## What this task involves
Locate the line bearing "camera: 120 degrees right, 25 degrees down" in the material below, then reproduce it and each following line up to and including the line bearing "(764, 347) = (80, 340): red".

***** Dataset

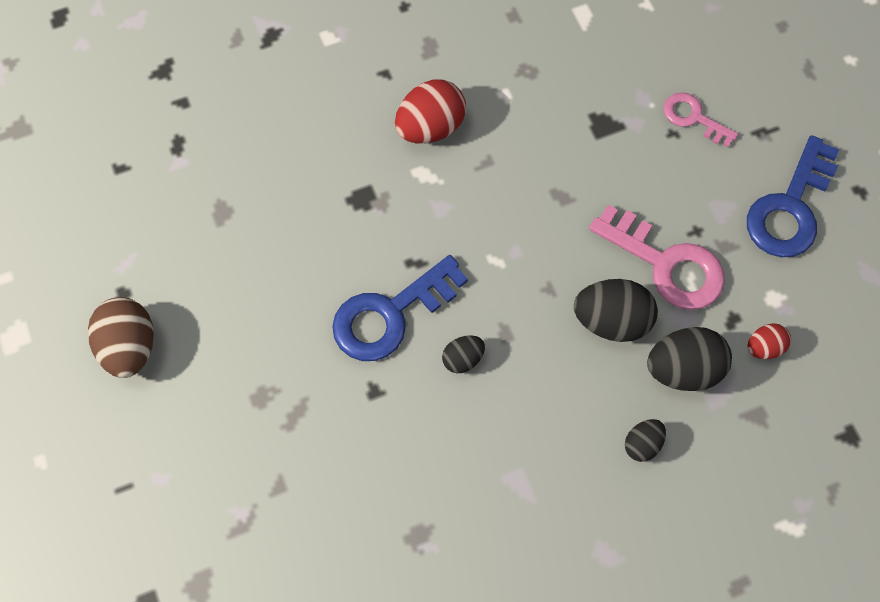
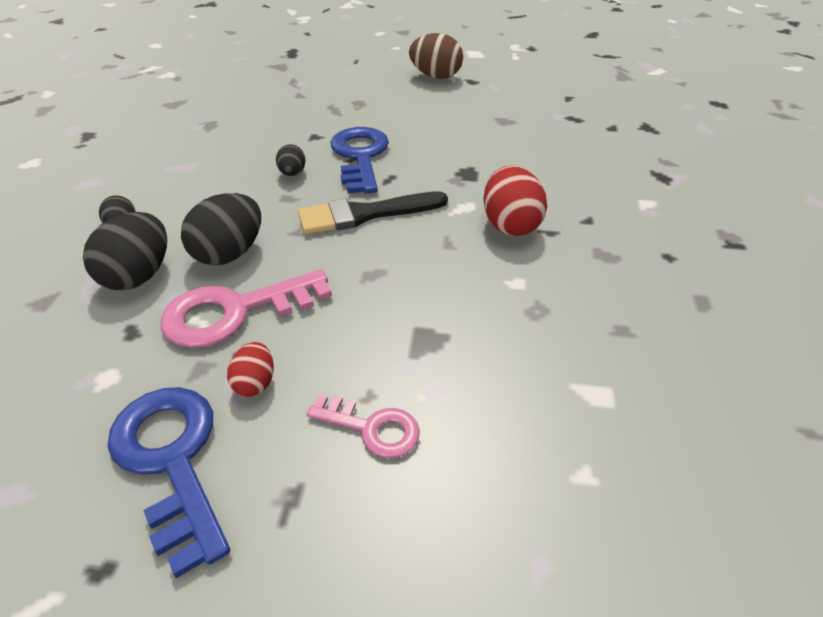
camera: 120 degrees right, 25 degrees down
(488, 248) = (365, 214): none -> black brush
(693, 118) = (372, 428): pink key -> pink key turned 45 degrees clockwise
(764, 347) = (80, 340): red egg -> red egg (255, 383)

**********
***** Dataset

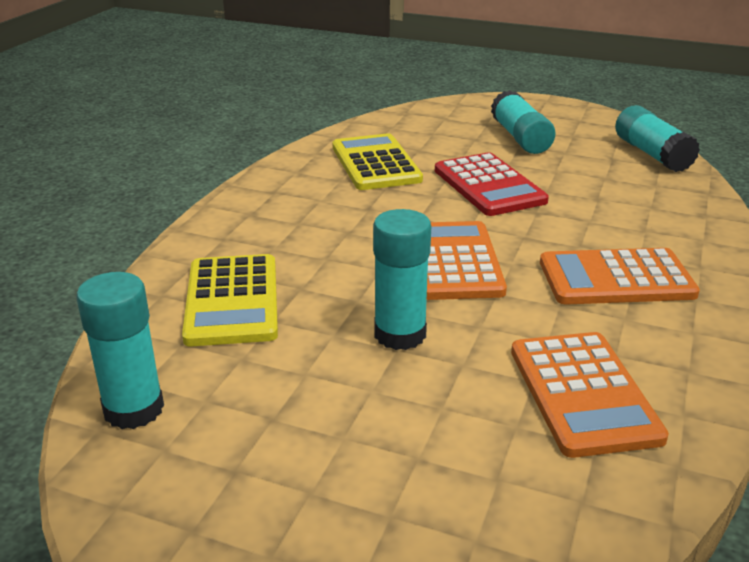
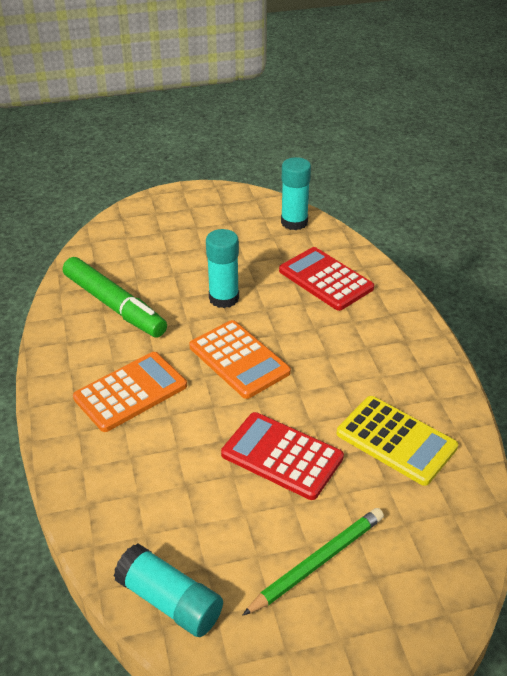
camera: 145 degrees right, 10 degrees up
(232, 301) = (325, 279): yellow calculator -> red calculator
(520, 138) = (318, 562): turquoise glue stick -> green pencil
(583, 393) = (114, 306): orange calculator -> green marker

**********

## Result of this exercise
camera: 120 degrees right, 25 degrees down
(488, 248) = (365, 214): none -> black brush
(693, 118) = (372, 428): pink key -> pink key turned 45 degrees clockwise
(764, 347) = (80, 340): red egg -> red egg (255, 383)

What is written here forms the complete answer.